**Activity:** Nothing but the lines from the start of the data through the line with "orange brick I3" should appear in the answer, each retyped exactly, and pictures should not.

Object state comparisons
.....

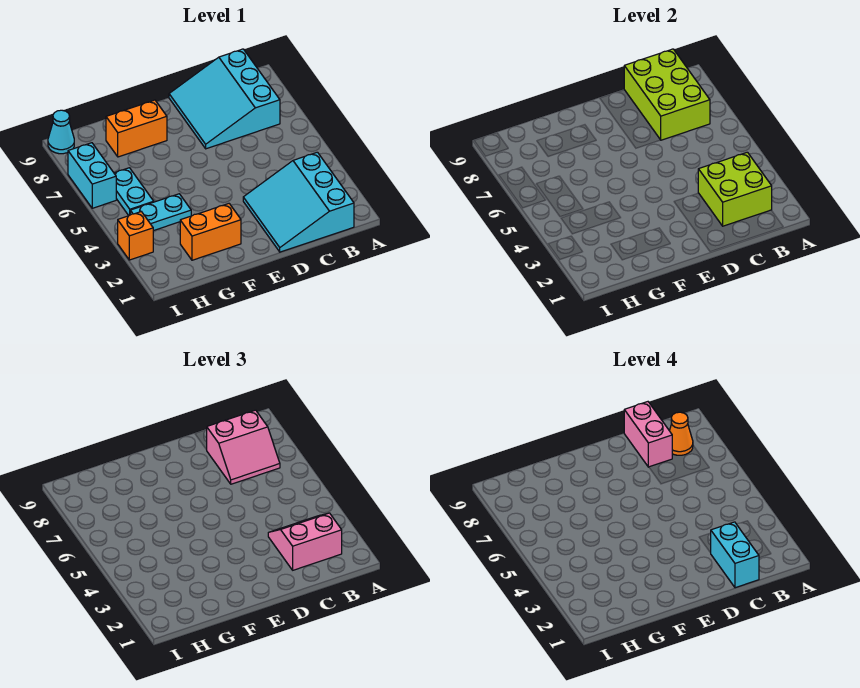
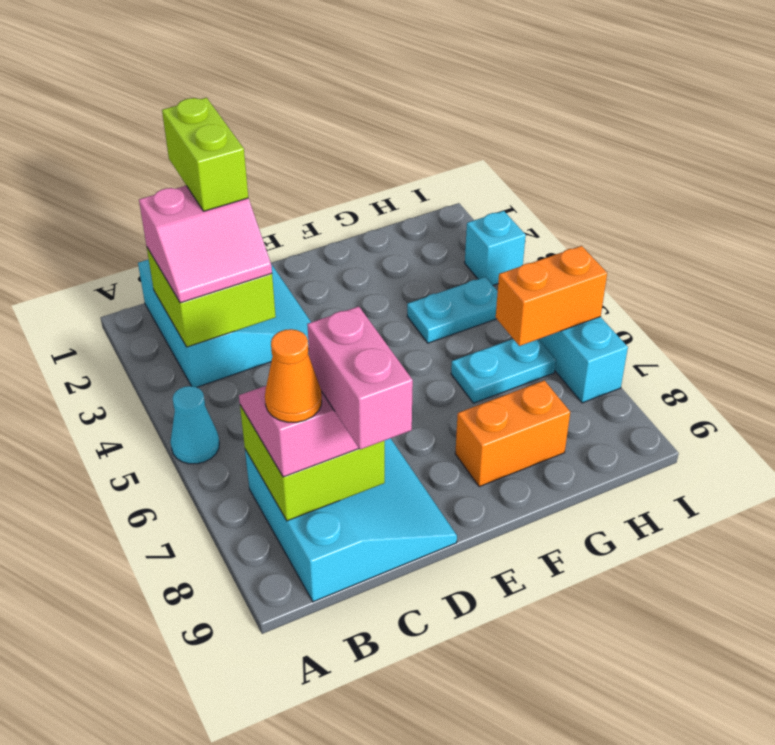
lime brick B7:C9 level 2 -> lime brick B7:C8 level 2
cyan brick C1:C2 level 4 -> lime brick C1:C2 level 4
orange brick F2:G2 level 1 -> orange brick H6:I6 level 2
cyan plate H5:H6 level 1 -> cyan plate G6:H6 level 1
orange brick I3 level 1 -> cyan brick I3 level 1
cyan cone I9 level 1 -> cyan cone A5 level 1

.....

**Finished task:**
lime brick B7:C9 level 2 -> lime brick B7:C8 level 2
cyan brick C1:C2 level 4 -> lime brick C1:C2 level 4
orange brick F2:G2 level 1 -> orange brick H6:I6 level 2
cyan plate H5:H6 level 1 -> cyan plate G6:H6 level 1
orange brick I3 level 1 -> cyan brick I3 level 1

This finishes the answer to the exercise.